• _Activity_
Only one stretch of the data below is wanted: the lines from the one with "C2: none -> 1.5uF (GND, W14)" through the one with "C8: none -> 1.5uF (+5V, AGND)", repeated exactly.

[Stored items from a collection]
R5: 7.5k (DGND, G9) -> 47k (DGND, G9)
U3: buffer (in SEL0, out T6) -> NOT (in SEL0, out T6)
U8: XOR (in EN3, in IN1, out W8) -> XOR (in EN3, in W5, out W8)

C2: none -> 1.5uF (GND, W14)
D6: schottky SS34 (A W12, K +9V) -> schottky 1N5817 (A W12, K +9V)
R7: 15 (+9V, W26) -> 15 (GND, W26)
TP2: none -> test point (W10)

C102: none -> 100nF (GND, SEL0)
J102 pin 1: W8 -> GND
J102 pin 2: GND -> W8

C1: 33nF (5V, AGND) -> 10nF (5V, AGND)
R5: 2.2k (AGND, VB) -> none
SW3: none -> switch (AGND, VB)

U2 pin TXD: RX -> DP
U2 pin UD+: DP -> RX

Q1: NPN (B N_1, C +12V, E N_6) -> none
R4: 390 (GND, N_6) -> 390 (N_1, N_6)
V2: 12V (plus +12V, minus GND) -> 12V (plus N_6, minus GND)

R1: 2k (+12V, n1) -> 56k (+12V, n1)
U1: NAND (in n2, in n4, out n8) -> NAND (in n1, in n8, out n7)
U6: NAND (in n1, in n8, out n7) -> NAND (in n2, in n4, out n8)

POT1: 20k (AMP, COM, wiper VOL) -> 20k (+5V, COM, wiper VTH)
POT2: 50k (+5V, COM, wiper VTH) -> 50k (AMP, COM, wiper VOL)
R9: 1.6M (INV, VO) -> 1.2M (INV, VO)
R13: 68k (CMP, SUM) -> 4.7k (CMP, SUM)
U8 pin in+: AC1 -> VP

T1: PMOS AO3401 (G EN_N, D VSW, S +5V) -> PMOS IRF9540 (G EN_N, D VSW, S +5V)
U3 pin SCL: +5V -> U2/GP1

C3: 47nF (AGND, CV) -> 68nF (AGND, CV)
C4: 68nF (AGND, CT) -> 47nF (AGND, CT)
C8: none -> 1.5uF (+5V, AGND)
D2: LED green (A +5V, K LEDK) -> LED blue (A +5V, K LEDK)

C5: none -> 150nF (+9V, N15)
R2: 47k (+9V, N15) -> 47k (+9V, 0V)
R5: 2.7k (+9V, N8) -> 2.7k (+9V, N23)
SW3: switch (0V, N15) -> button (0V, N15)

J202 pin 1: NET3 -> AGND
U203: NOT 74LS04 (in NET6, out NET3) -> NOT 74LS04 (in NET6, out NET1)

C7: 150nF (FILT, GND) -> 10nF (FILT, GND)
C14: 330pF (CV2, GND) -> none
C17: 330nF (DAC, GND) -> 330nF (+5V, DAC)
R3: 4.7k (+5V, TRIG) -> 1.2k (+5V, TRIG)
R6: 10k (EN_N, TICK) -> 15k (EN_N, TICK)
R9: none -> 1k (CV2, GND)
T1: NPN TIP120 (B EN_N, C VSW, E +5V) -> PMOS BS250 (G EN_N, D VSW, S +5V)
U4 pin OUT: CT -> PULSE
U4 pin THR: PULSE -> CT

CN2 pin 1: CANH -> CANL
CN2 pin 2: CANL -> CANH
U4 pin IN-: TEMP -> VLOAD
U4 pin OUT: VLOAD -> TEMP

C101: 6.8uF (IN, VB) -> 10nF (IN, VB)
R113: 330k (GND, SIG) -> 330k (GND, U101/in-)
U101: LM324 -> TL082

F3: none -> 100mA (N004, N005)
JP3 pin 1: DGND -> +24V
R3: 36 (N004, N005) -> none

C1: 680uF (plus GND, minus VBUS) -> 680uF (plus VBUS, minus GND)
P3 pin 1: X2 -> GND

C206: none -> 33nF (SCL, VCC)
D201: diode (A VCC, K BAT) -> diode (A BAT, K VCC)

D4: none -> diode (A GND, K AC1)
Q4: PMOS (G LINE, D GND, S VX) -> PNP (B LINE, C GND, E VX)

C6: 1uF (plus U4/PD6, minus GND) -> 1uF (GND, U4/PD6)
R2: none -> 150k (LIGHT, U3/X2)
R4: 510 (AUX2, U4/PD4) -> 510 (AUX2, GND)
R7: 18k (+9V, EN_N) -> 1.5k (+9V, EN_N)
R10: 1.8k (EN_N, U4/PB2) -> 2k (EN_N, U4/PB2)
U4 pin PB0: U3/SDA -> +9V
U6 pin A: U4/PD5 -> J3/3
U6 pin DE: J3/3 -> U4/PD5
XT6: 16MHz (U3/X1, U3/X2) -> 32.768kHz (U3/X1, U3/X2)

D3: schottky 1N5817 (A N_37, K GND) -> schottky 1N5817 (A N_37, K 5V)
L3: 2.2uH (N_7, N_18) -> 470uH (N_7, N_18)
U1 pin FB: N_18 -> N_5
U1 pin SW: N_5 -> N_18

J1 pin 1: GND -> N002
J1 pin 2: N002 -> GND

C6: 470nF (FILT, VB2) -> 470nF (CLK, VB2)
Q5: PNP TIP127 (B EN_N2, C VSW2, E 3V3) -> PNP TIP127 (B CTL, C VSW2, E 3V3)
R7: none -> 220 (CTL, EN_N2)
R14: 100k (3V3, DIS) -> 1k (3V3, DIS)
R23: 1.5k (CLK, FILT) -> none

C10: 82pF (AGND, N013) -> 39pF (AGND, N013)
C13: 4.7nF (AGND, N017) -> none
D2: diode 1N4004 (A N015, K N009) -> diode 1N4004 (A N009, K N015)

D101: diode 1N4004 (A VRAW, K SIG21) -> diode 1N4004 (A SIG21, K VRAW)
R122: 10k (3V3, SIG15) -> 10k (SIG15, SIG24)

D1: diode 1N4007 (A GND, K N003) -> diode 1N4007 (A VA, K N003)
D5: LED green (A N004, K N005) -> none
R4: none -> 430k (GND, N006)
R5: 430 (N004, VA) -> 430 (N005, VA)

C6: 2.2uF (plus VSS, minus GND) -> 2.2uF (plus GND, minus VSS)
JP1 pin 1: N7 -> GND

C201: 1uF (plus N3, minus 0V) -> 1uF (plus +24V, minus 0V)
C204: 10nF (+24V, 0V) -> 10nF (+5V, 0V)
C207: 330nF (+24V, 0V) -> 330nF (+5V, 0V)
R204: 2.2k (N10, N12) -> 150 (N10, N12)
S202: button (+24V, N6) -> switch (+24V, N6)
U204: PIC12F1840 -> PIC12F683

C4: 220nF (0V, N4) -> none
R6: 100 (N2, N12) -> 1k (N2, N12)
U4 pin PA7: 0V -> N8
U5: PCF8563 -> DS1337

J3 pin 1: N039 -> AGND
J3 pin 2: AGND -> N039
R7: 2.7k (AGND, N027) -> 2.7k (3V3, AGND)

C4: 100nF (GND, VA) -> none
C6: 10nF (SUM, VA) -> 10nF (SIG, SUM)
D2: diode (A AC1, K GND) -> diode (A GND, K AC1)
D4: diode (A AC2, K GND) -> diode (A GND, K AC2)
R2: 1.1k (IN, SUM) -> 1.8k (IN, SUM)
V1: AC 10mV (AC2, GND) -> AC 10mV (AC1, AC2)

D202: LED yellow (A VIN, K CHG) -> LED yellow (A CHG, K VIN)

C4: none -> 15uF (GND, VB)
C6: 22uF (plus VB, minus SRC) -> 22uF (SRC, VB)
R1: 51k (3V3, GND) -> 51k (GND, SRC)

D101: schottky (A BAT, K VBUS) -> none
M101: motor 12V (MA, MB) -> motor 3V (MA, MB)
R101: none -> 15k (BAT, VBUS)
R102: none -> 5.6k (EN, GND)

• _Exercise result_
C2: none -> 1.5uF (GND, W14)
D6: schottky SS34 (A W12, K +9V) -> schottky 1N5817 (A W12, K +9V)
R7: 15 (+9V, W26) -> 15 (GND, W26)
TP2: none -> test point (W10)

C102: none -> 100nF (GND, SEL0)
J102 pin 1: W8 -> GND
J102 pin 2: GND -> W8

C1: 33nF (5V, AGND) -> 10nF (5V, AGND)
R5: 2.2k (AGND, VB) -> none
SW3: none -> switch (AGND, VB)

U2 pin TXD: RX -> DP
U2 pin UD+: DP -> RX

Q1: NPN (B N_1, C +12V, E N_6) -> none
R4: 390 (GND, N_6) -> 390 (N_1, N_6)
V2: 12V (plus +12V, minus GND) -> 12V (plus N_6, minus GND)

R1: 2k (+12V, n1) -> 56k (+12V, n1)
U1: NAND (in n2, in n4, out n8) -> NAND (in n1, in n8, out n7)
U6: NAND (in n1, in n8, out n7) -> NAND (in n2, in n4, out n8)

POT1: 20k (AMP, COM, wiper VOL) -> 20k (+5V, COM, wiper VTH)
POT2: 50k (+5V, COM, wiper VTH) -> 50k (AMP, COM, wiper VOL)
R9: 1.6M (INV, VO) -> 1.2M (INV, VO)
R13: 68k (CMP, SUM) -> 4.7k (CMP, SUM)
U8 pin in+: AC1 -> VP

T1: PMOS AO3401 (G EN_N, D VSW, S +5V) -> PMOS IRF9540 (G EN_N, D VSW, S +5V)
U3 pin SCL: +5V -> U2/GP1

C3: 47nF (AGND, CV) -> 68nF (AGND, CV)
C4: 68nF (AGND, CT) -> 47nF (AGND, CT)
C8: none -> 1.5uF (+5V, AGND)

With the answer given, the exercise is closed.